● What you will do: Verbatim copy, pictures excluded: every line from the one with "U1 pin IN: GND -> +24V" through the final line of the data below, and no other line.

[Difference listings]
—————
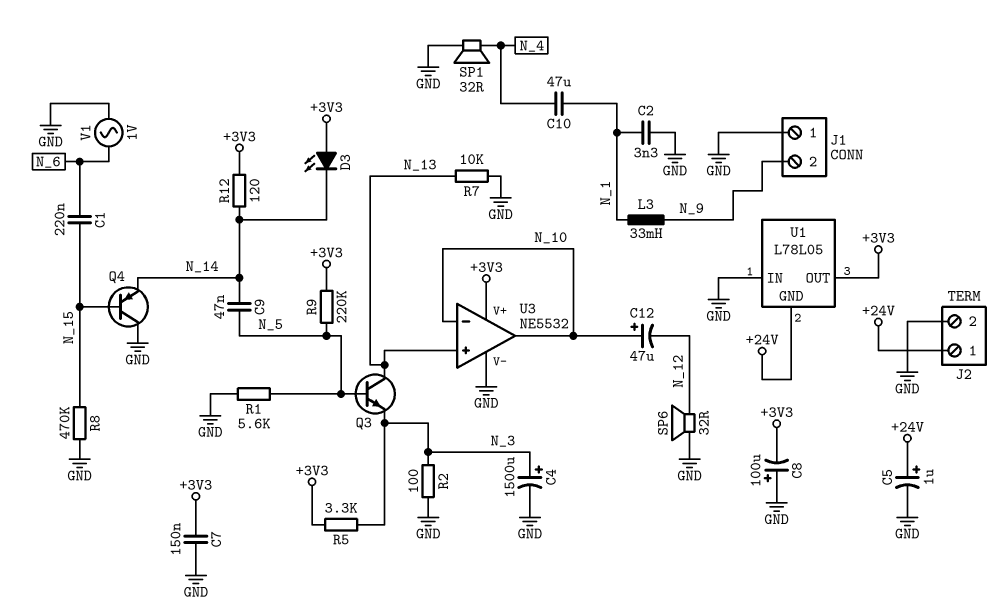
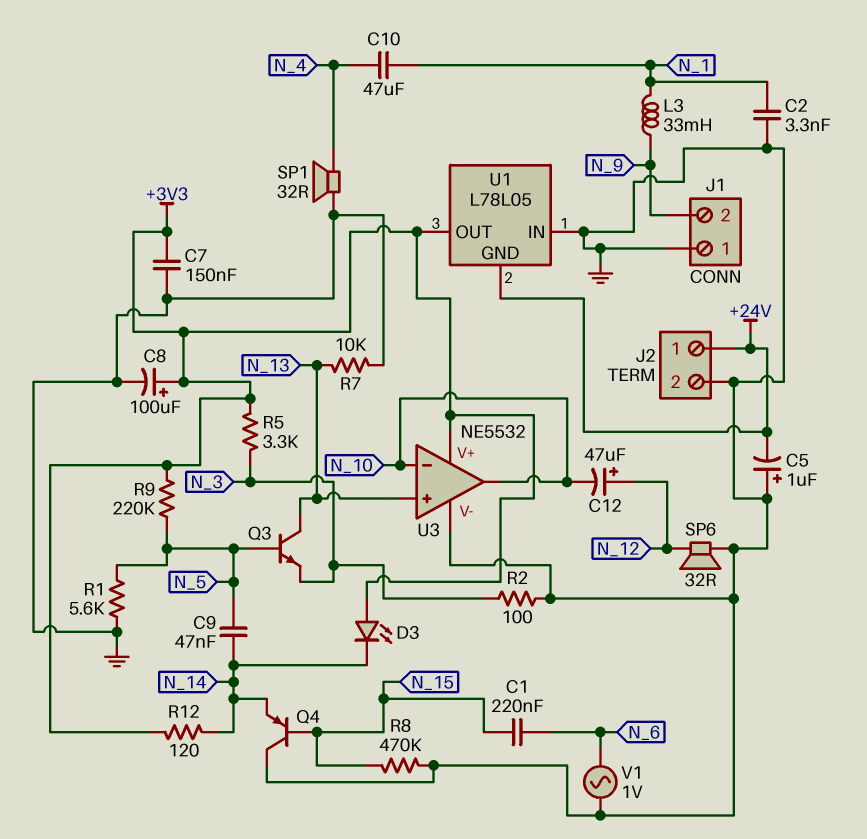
C4: 1500uF (plus N_3, minus GND) -> none
C5: 1uF (plus +24V, minus GND) -> 1uF (plus GND, minus +24V)
C8: 100uF (plus GND, minus +3V3) -> 100uF (plus +3V3, minus GND)
C12: 47uF (plus N_10, minus N_12) -> 47uF (plus N_12, minus N_10)

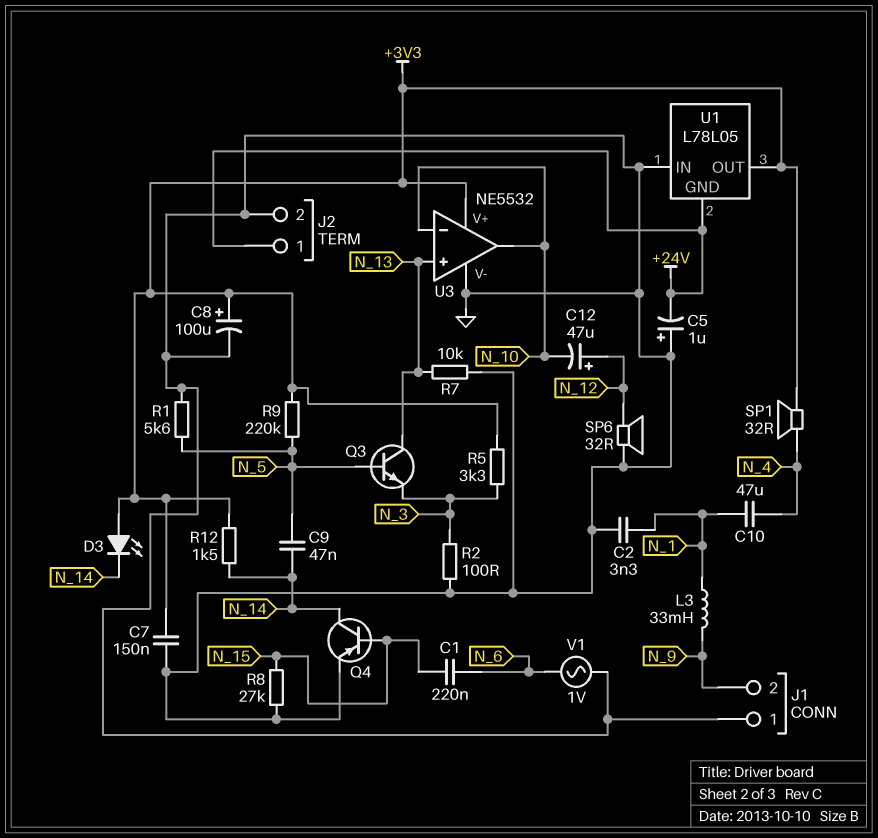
Q4: PNP (B N_15, C GND, E N_14) -> PNP (B N_15, C N_14, E GND)
R8: 470k (GND, N_15) -> 27k (GND, N_15)
R12: 120 (+3V3, N_14) -> 1.5k (+3V3, N_14)
SP1: speaker 32R (GND, N_4) -> speaker 32R (+3V3, N_4)

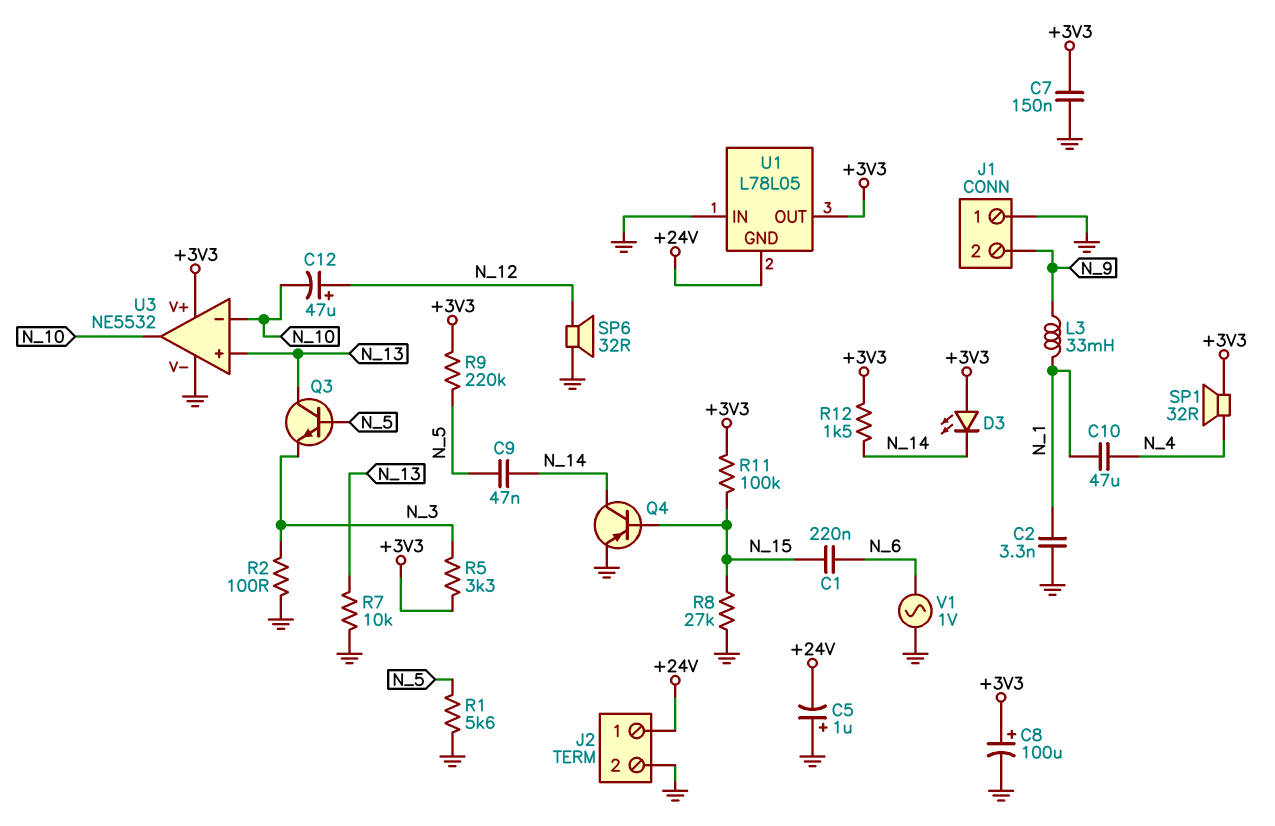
R11: none -> 100k (+3V3, N_15)

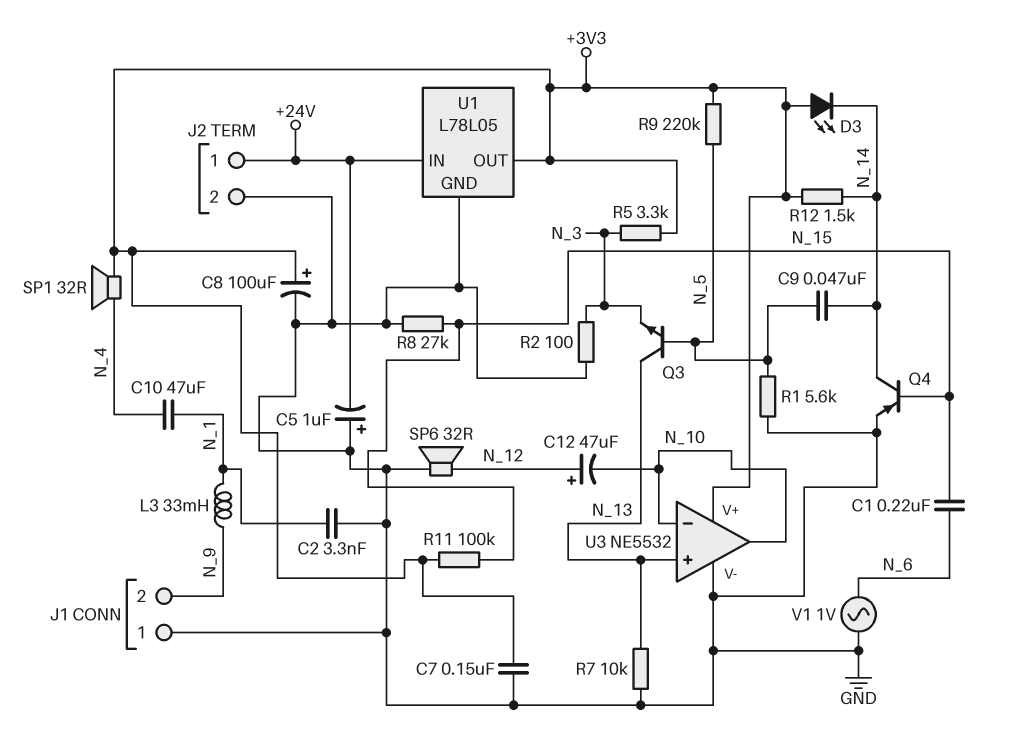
U1 pin GND: +24V -> GND
U1 pin IN: GND -> +24V

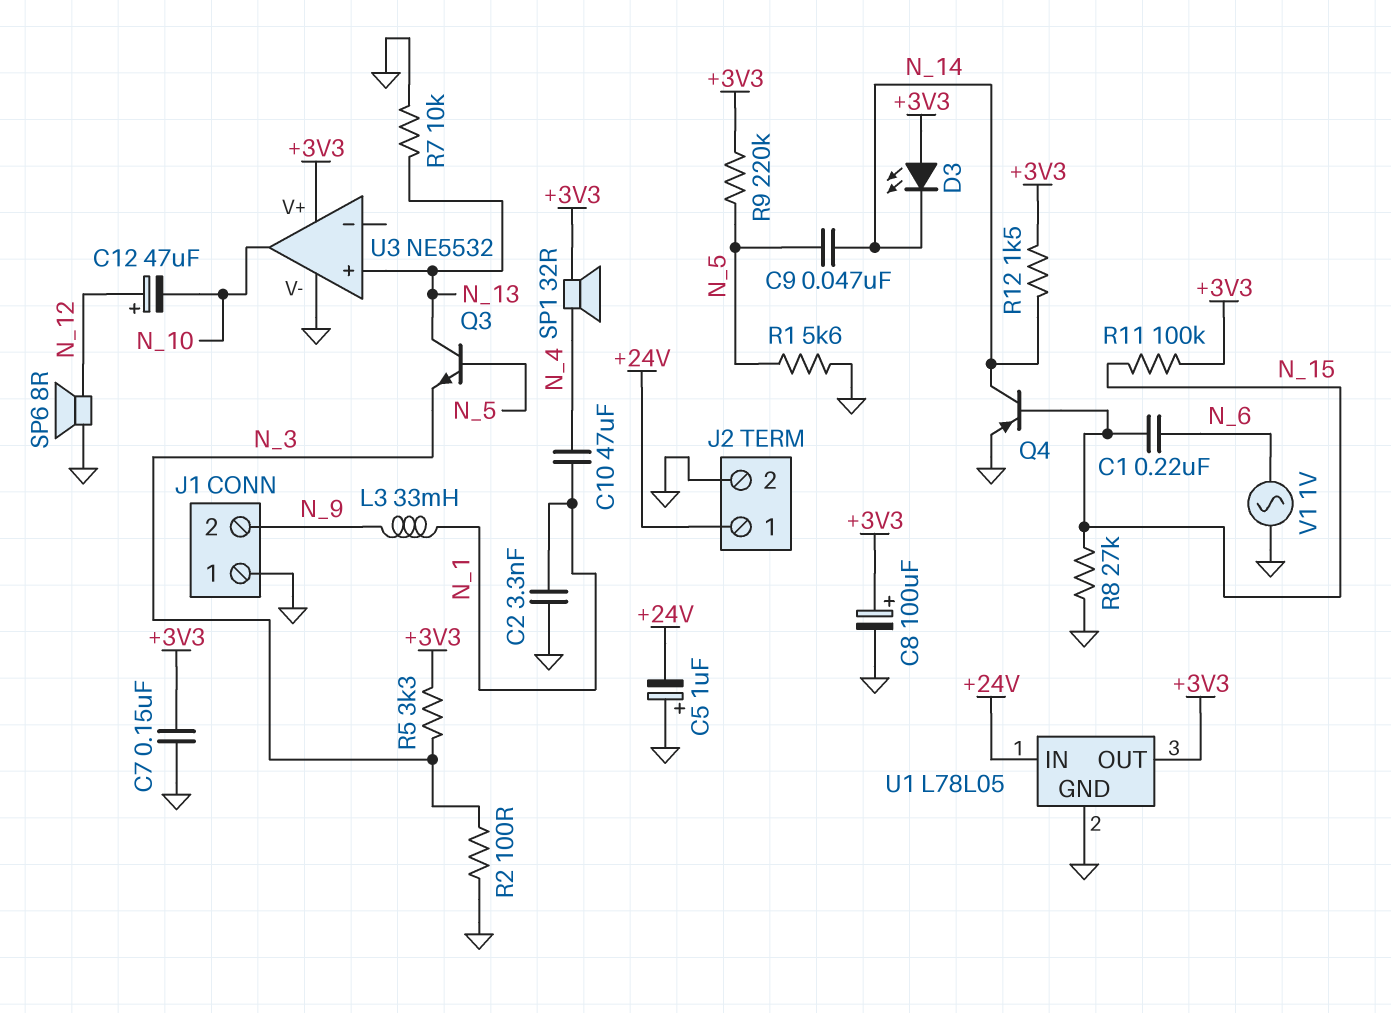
SP6: speaker 32R (GND, N_12) -> speaker 8R (GND, N_12)
U3 pin in-: N_10 -> none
—————
● Task result:
U1 pin IN: GND -> +24V

SP6: speaker 32R (GND, N_12) -> speaker 8R (GND, N_12)
U3 pin in-: N_10 -> none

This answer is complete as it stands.